**Work required**
Further down are entries; set down exactly and only the lines from the one with "grey 1x2 brick [384,62,443,123]" up to and including the one with "none -> blue 1x2 brick [729,227,783,338]", dropping each picture.

[[ Supplied data open ]]

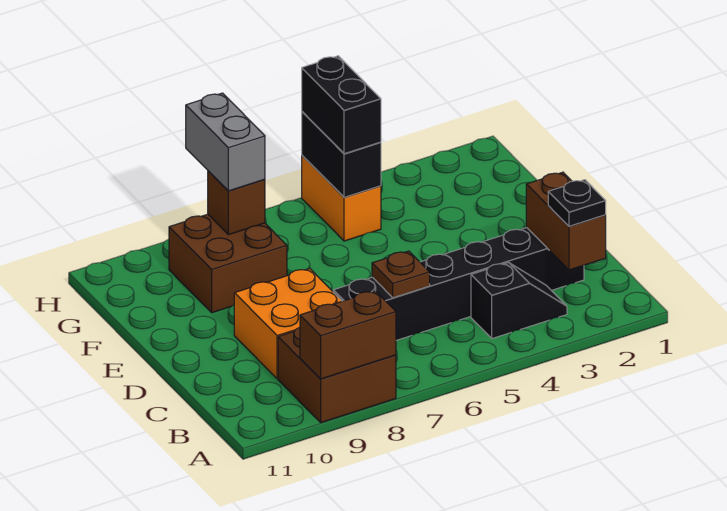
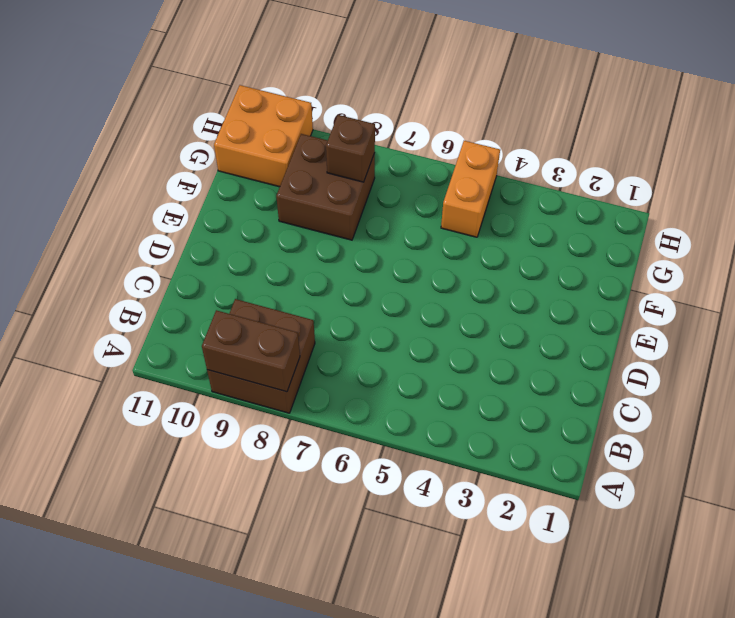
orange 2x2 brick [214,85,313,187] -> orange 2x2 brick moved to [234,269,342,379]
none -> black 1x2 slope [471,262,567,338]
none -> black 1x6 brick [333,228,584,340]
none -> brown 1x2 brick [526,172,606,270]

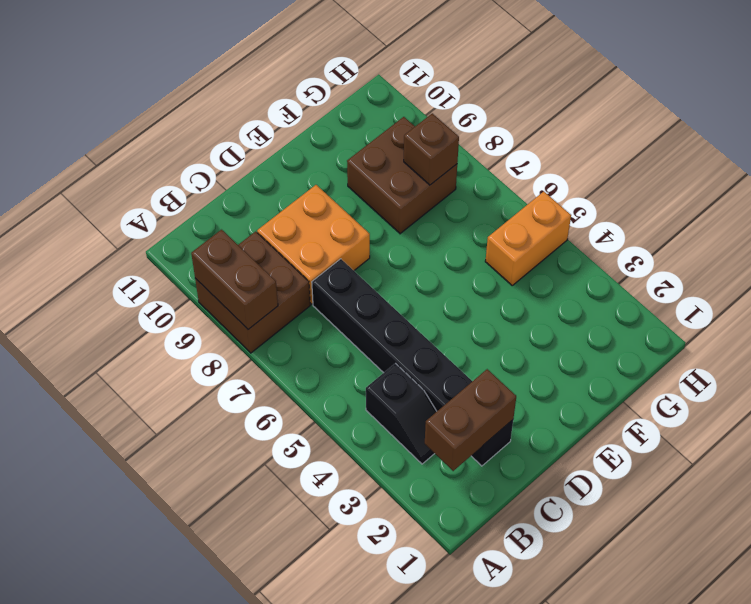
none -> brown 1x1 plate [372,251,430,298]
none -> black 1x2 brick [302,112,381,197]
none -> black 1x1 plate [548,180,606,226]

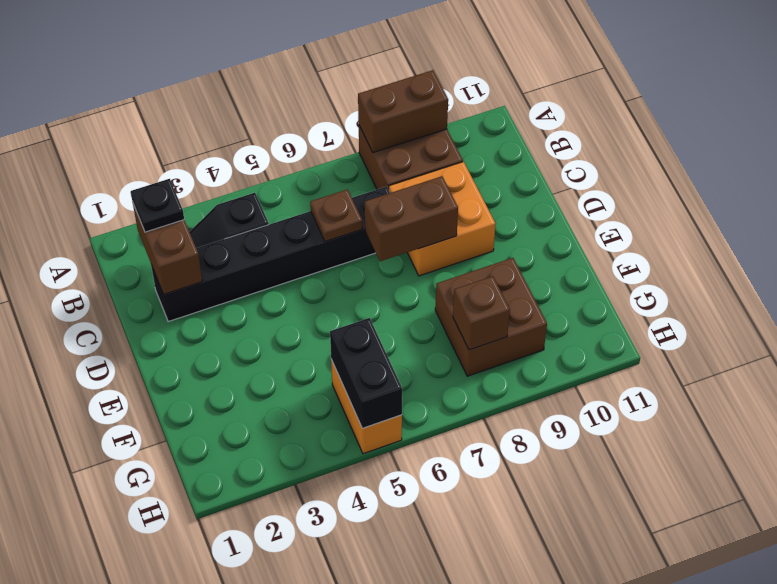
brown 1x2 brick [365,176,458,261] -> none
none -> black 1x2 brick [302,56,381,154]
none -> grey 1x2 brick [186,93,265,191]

[[ Supplied data closed ]]
[[ Supplied data open ]]

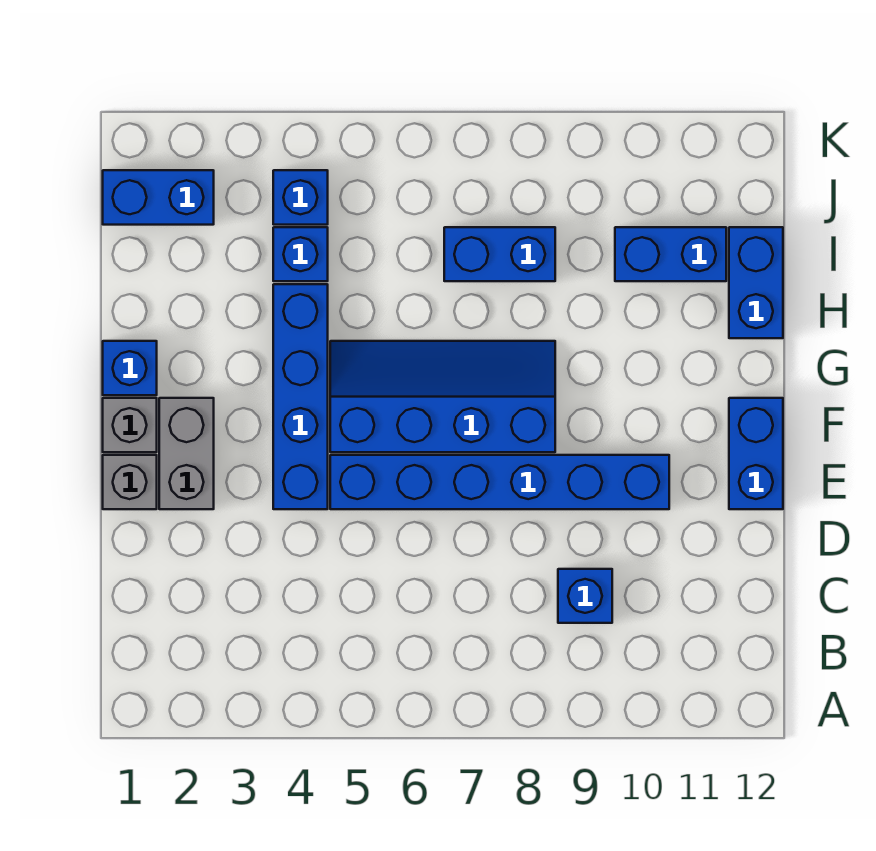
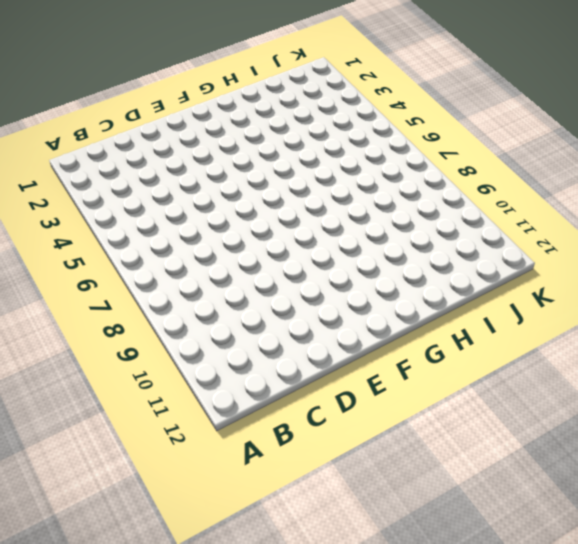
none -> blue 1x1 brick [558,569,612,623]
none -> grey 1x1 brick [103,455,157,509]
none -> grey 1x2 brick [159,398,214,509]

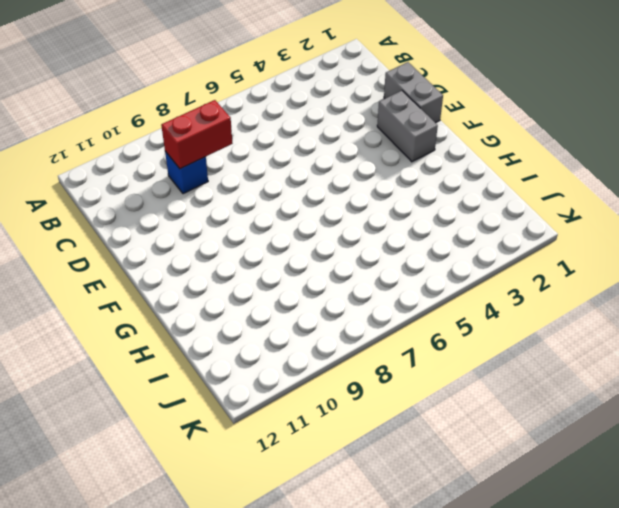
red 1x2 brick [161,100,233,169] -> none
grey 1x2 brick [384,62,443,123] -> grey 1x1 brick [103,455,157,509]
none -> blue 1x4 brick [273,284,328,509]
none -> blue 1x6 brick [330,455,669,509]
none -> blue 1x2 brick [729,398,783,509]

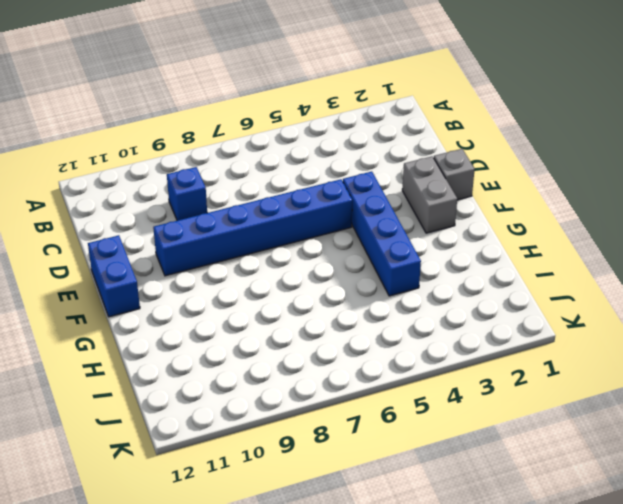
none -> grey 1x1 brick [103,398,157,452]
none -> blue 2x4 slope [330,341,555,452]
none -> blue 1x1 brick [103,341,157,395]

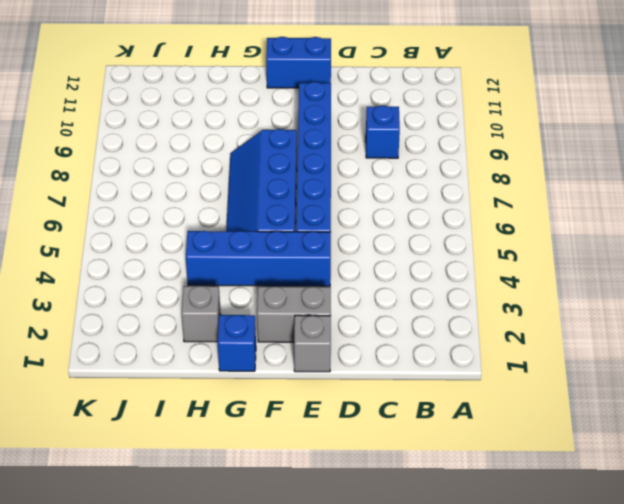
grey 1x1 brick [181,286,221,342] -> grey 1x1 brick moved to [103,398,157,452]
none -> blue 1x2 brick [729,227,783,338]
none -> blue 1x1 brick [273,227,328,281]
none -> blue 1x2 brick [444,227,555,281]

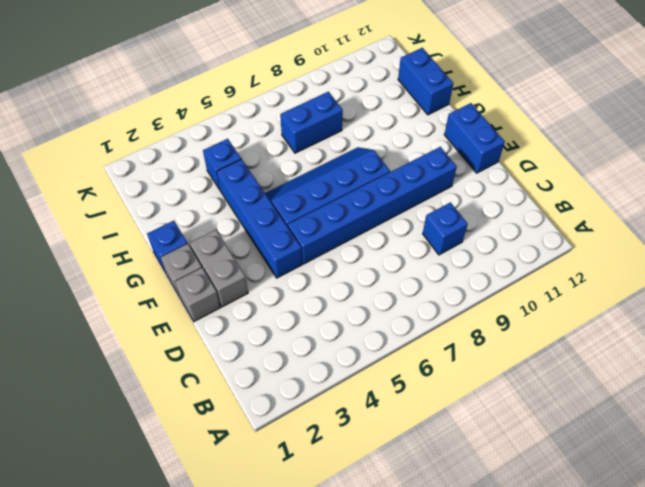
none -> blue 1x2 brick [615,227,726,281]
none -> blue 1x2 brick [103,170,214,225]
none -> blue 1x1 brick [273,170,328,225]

[[ Supplied data closed ]]

**Your solution**
grey 1x2 brick [384,62,443,123] -> grey 1x1 brick [103,455,157,509]
none -> blue 1x4 brick [273,284,328,509]
none -> blue 1x6 brick [330,455,669,509]
none -> blue 1x2 brick [729,398,783,509]

none -> grey 1x1 brick [103,398,157,452]
none -> blue 2x4 slope [330,341,555,452]
none -> blue 1x1 brick [103,341,157,395]

grey 1x1 brick [181,286,221,342] -> grey 1x1 brick moved to [103,398,157,452]
none -> blue 1x2 brick [729,227,783,338]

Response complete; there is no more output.